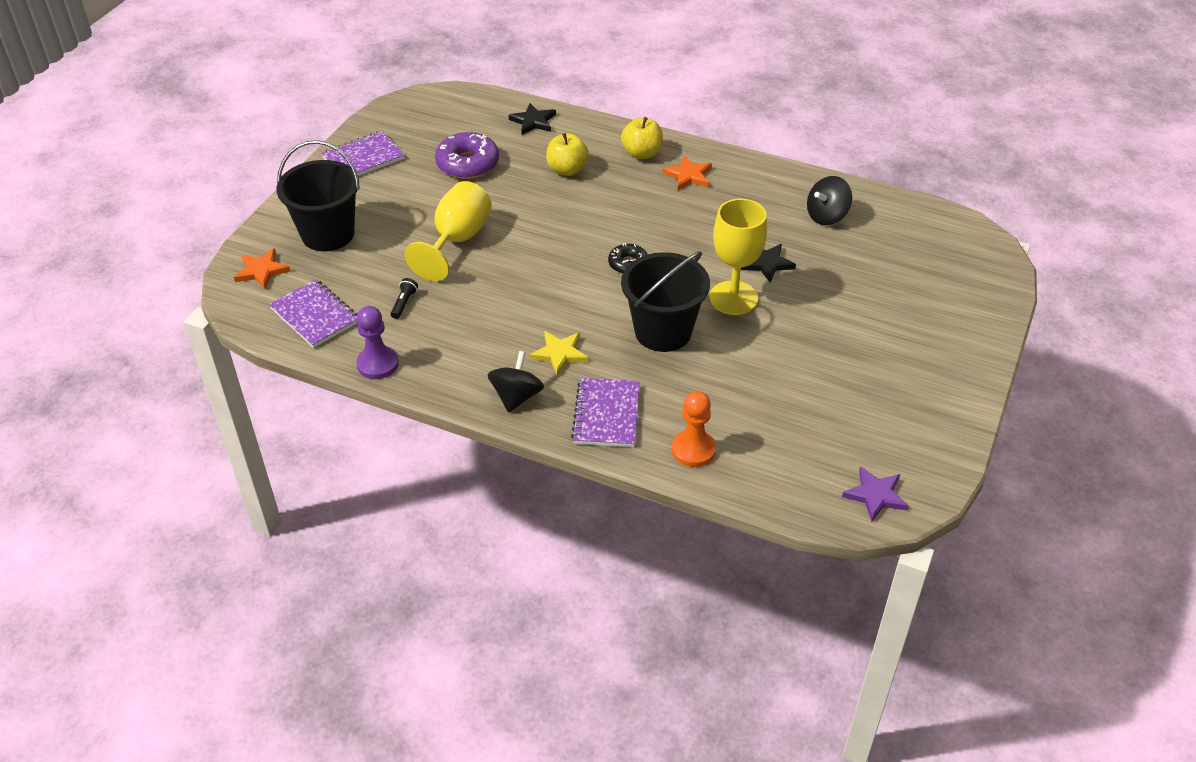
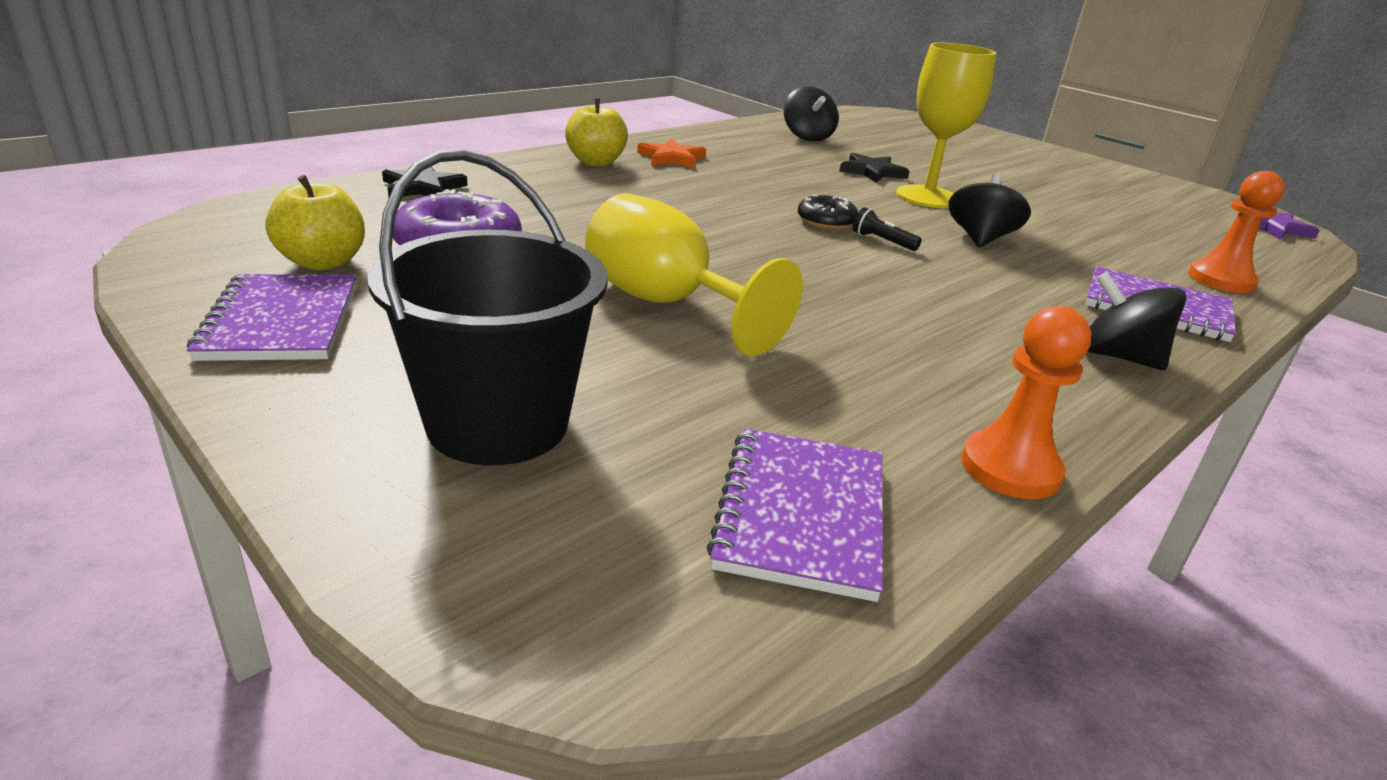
camera: 70 degrees left, 15 degrees down
(261, 271) = (544, 564): orange star -> none
(315, 315) = (801, 514): purple notebook -> purple notebook turned 60 degrees counterclockwise
(378, 364) = (1010, 468): purple pawn -> orange pawn
(404, 303) = (819, 393): black flashlight -> black flashlight (882, 241)
(560, 354) = (1013, 303): yellow star -> none
(567, 170) = (574, 199): yellow apple -> yellow apple (323, 262)
(663, 331) = (980, 239): black bucket -> black spinning top

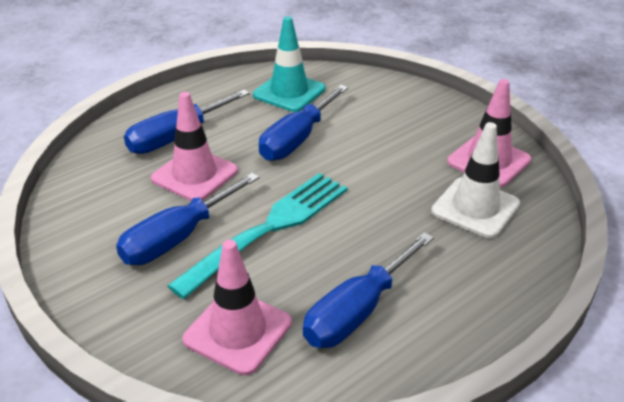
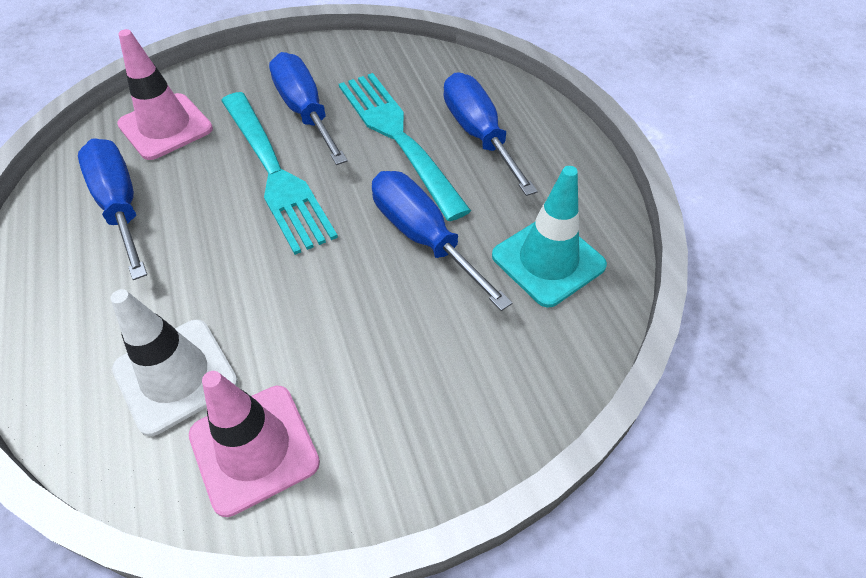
camera: 110 degrees right, 15 degrees up
(194, 175) = (398, 137): pink traffic cone -> turquoise fork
════════════════════
_Brief_: Keep the pictures out, and write out the rest of the data above word for word.

_Solution_:
camera: 70 degrees left, 15 degrees down
(261, 271) = (544, 564): orange star -> none
(315, 315) = (801, 514): purple notebook -> purple notebook turned 60 degrees counterclockwise
(378, 364) = (1010, 468): purple pawn -> orange pawn
(404, 303) = (819, 393): black flashlight -> black flashlight (882, 241)
(560, 354) = (1013, 303): yellow star -> none
(567, 170) = (574, 199): yellow apple -> yellow apple (323, 262)
(663, 331) = (980, 239): black bucket -> black spinning top

camera: 110 degrees right, 15 degrees up
(194, 175) = (398, 137): pink traffic cone -> turquoise fork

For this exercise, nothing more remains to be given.